- **INFORMATION GIVEN**:
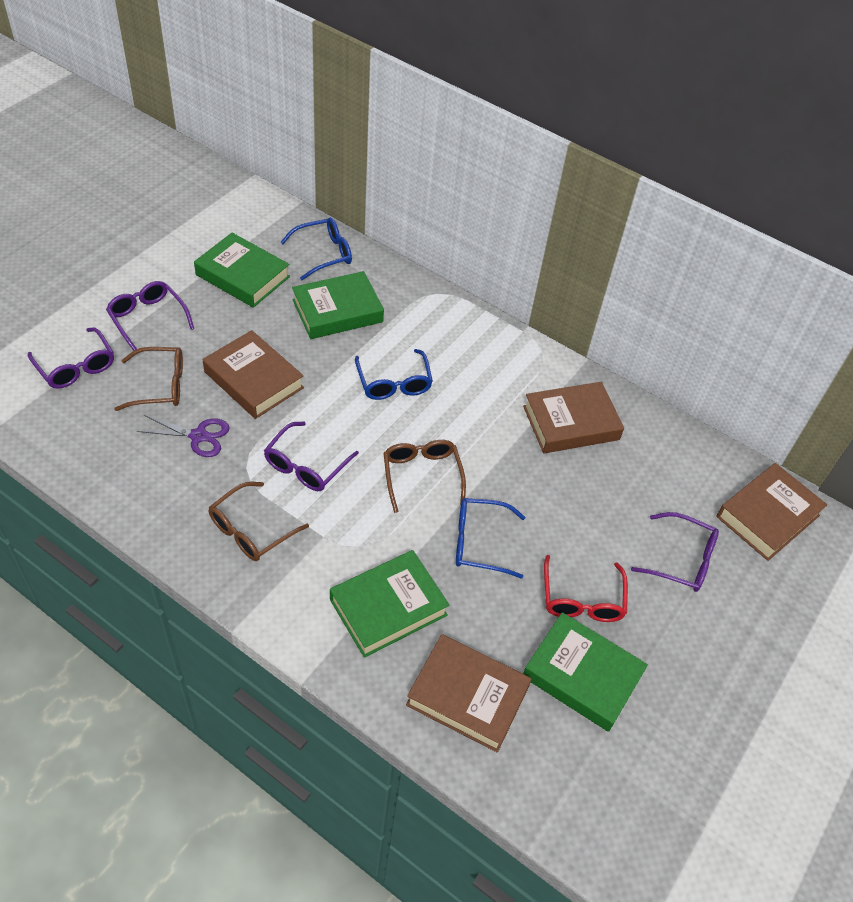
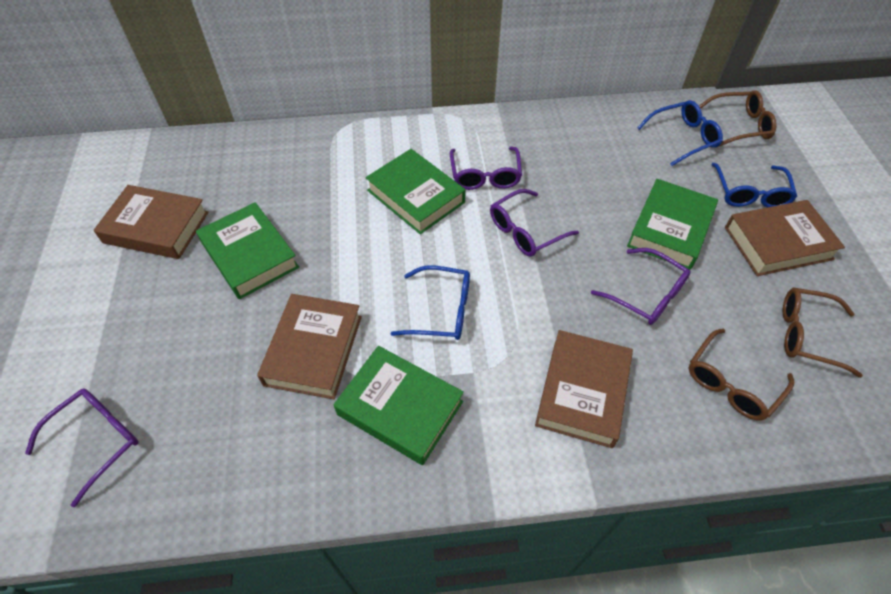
purple scissors: 1 -> 0
red glasses: 1 -> 0

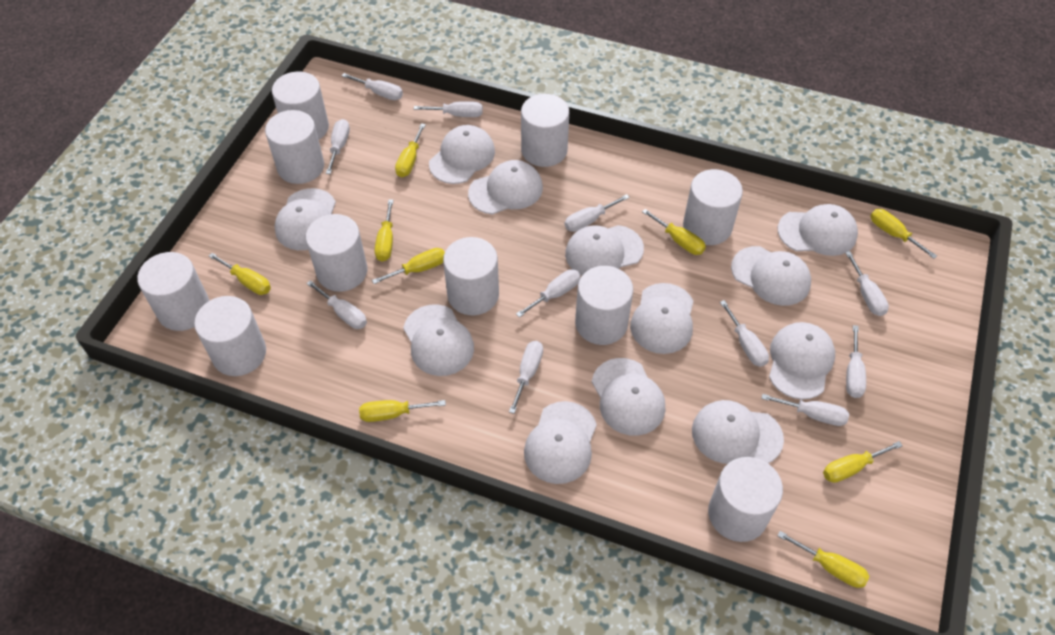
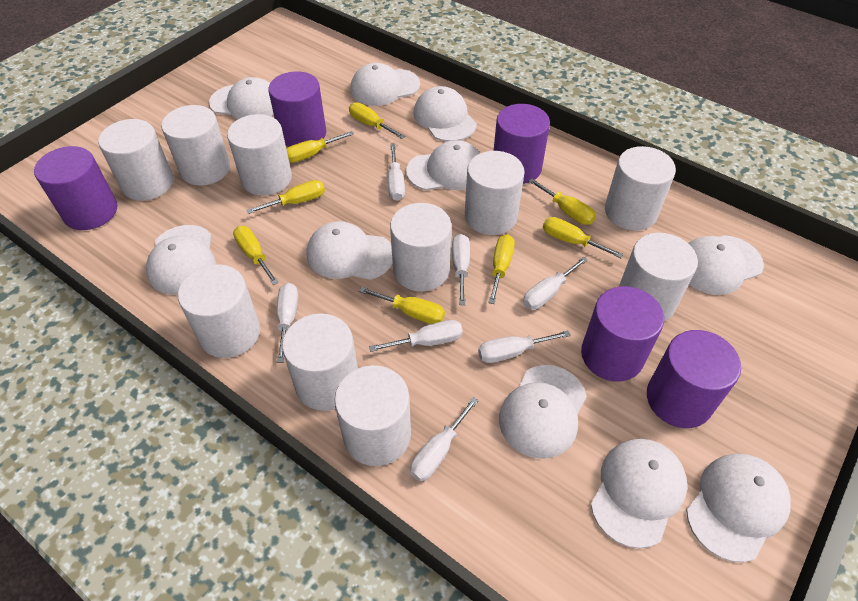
purple cylinder: 0 -> 5
white cap: 12 -> 10
white screwdriver: 11 -> 7
yellow screwdriver: 9 -> 8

- **ASSIGNED TASK**:
Output the full material exactly as given, without its pictures.

- **YOUR SOLUTION**:
purple scissors: 1 -> 0
red glasses: 1 -> 0

purple cylinder: 0 -> 5
white cap: 12 -> 10
white screwdriver: 11 -> 7
yellow screwdriver: 9 -> 8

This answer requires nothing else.